Everything from the opening line of the listing below to the line that has "orange traffic cone: [168,82,217,156]", inclusive, should be returned exactly, except the pictures.

━━━━━━━━

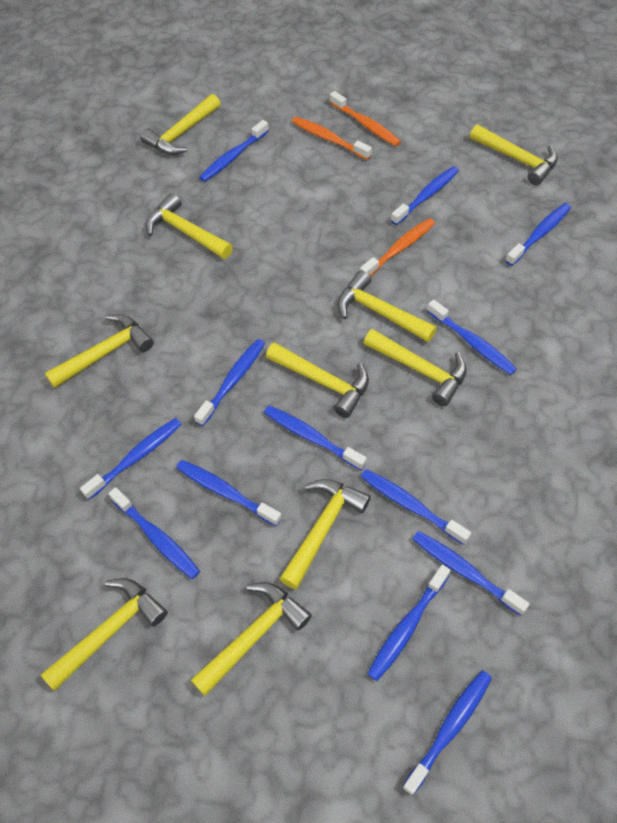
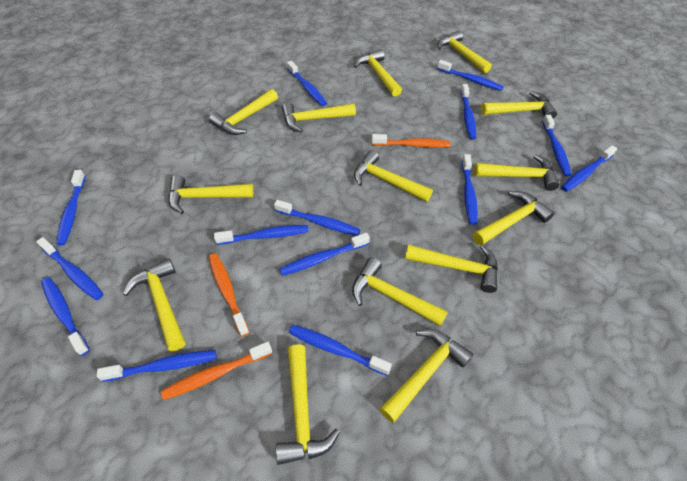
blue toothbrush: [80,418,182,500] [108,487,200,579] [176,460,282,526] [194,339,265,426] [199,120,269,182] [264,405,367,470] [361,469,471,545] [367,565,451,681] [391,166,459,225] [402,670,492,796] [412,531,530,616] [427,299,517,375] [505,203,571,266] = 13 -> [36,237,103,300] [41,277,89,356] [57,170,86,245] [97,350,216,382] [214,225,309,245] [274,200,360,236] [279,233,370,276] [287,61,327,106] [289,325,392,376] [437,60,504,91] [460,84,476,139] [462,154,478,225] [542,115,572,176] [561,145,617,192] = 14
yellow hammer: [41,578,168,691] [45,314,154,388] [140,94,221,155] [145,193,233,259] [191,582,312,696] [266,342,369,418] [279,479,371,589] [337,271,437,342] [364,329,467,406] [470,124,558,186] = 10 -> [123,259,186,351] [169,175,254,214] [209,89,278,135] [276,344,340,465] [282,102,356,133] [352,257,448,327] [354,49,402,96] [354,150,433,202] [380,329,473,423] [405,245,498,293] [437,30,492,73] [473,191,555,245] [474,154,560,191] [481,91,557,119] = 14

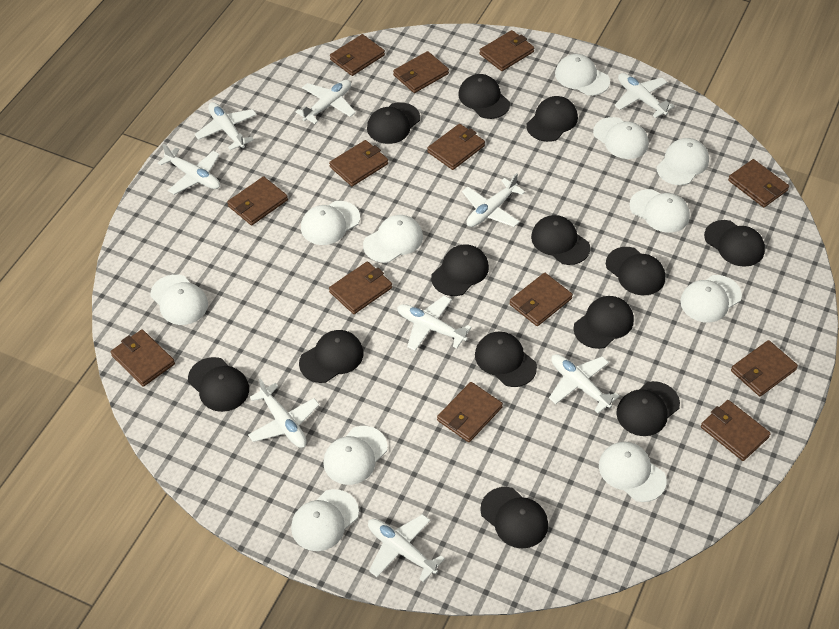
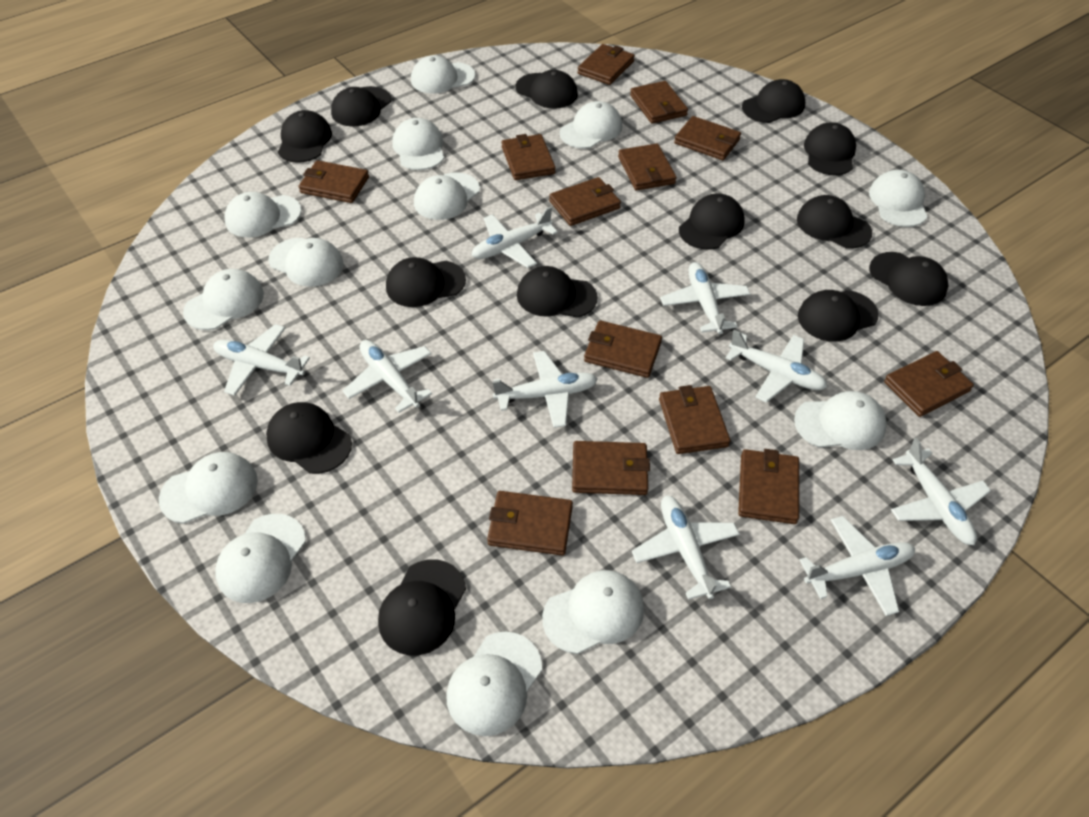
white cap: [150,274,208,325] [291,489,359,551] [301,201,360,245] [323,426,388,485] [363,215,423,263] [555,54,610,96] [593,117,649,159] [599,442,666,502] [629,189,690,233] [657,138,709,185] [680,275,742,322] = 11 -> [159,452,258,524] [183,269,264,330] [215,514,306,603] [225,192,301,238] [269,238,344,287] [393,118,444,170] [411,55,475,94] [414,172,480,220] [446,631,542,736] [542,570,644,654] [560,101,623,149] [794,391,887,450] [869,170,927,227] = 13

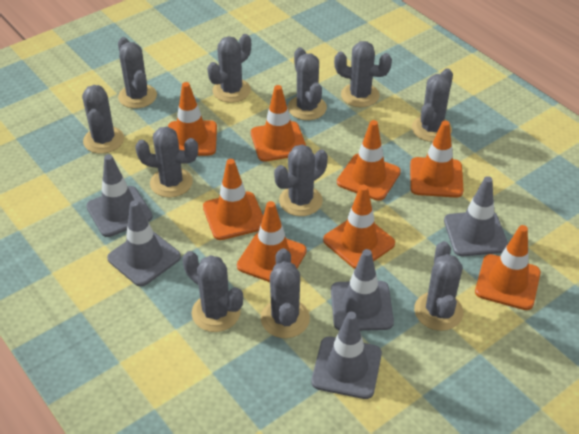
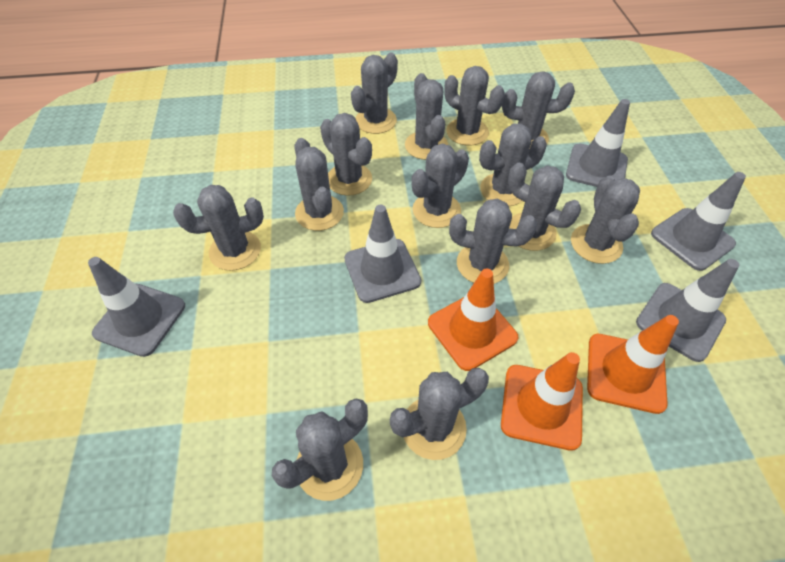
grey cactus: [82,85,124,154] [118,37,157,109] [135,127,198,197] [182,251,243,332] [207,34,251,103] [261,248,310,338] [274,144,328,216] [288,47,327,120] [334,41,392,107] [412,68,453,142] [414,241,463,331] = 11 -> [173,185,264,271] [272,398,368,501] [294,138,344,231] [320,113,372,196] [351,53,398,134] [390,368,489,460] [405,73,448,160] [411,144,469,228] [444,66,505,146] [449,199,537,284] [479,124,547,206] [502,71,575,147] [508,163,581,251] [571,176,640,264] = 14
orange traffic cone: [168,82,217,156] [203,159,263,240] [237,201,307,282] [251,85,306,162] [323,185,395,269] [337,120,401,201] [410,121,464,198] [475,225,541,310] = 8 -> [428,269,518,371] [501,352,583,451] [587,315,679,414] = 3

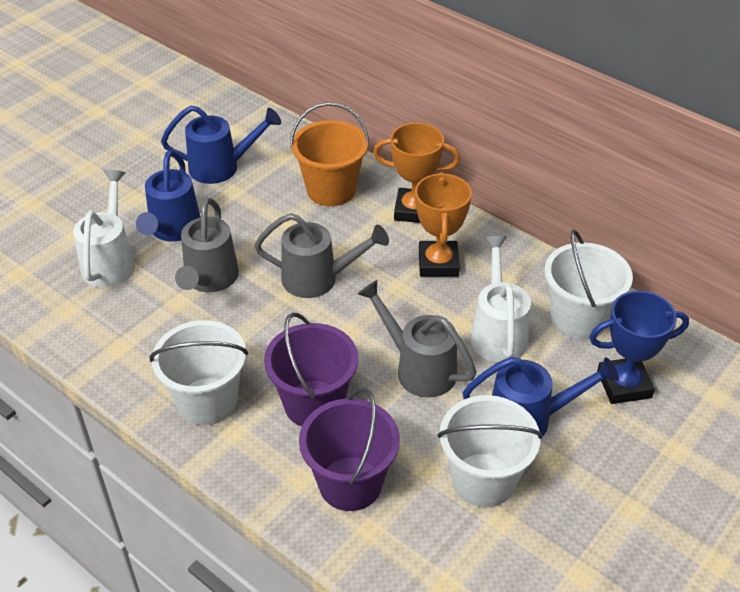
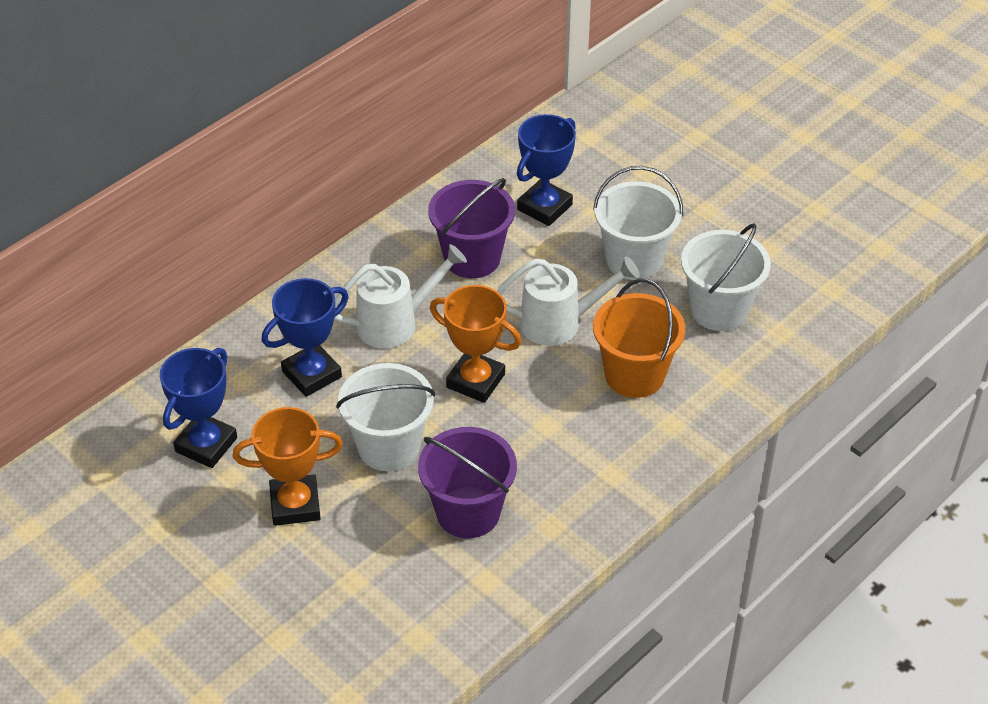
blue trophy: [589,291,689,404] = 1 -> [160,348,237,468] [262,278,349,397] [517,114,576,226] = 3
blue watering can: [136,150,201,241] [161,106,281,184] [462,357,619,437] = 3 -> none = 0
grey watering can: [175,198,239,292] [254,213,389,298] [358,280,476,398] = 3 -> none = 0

━━━━━━━━

REPLY TO THE EXERCISE -
blue toothbrush: [80,418,182,500] [108,487,200,579] [176,460,282,526] [194,339,265,426] [199,120,269,182] [264,405,367,470] [361,469,471,545] [367,565,451,681] [391,166,459,225] [402,670,492,796] [412,531,530,616] [427,299,517,375] [505,203,571,266] = 13 -> [36,237,103,300] [41,277,89,356] [57,170,86,245] [97,350,216,382] [214,225,309,245] [274,200,360,236] [279,233,370,276] [287,61,327,106] [289,325,392,376] [437,60,504,91] [460,84,476,139] [462,154,478,225] [542,115,572,176] [561,145,617,192] = 14
yellow hammer: [41,578,168,691] [45,314,154,388] [140,94,221,155] [145,193,233,259] [191,582,312,696] [266,342,369,418] [279,479,371,589] [337,271,437,342] [364,329,467,406] [470,124,558,186] = 10 -> [123,259,186,351] [169,175,254,214] [209,89,278,135] [276,344,340,465] [282,102,356,133] [352,257,448,327] [354,49,402,96] [354,150,433,202] [380,329,473,423] [405,245,498,293] [437,30,492,73] [473,191,555,245] [474,154,560,191] [481,91,557,119] = 14

white cap: [150,274,208,325] [291,489,359,551] [301,201,360,245] [323,426,388,485] [363,215,423,263] [555,54,610,96] [593,117,649,159] [599,442,666,502] [629,189,690,233] [657,138,709,185] [680,275,742,322] = 11 -> [159,452,258,524] [183,269,264,330] [215,514,306,603] [225,192,301,238] [269,238,344,287] [393,118,444,170] [411,55,475,94] [414,172,480,220] [446,631,542,736] [542,570,644,654] [560,101,623,149] [794,391,887,450] [869,170,927,227] = 13

grey cactus: [82,85,124,154] [118,37,157,109] [135,127,198,197] [182,251,243,332] [207,34,251,103] [261,248,310,338] [274,144,328,216] [288,47,327,120] [334,41,392,107] [412,68,453,142] [414,241,463,331] = 11 -> [173,185,264,271] [272,398,368,501] [294,138,344,231] [320,113,372,196] [351,53,398,134] [390,368,489,460] [405,73,448,160] [411,144,469,228] [444,66,505,146] [449,199,537,284] [479,124,547,206] [502,71,575,147] [508,163,581,251] [571,176,640,264] = 14
orange traffic cone: [168,82,217,156] [203,159,263,240] [237,201,307,282] [251,85,306,162] [323,185,395,269] [337,120,401,201] [410,121,464,198] [475,225,541,310] = 8 -> [428,269,518,371] [501,352,583,451] [587,315,679,414] = 3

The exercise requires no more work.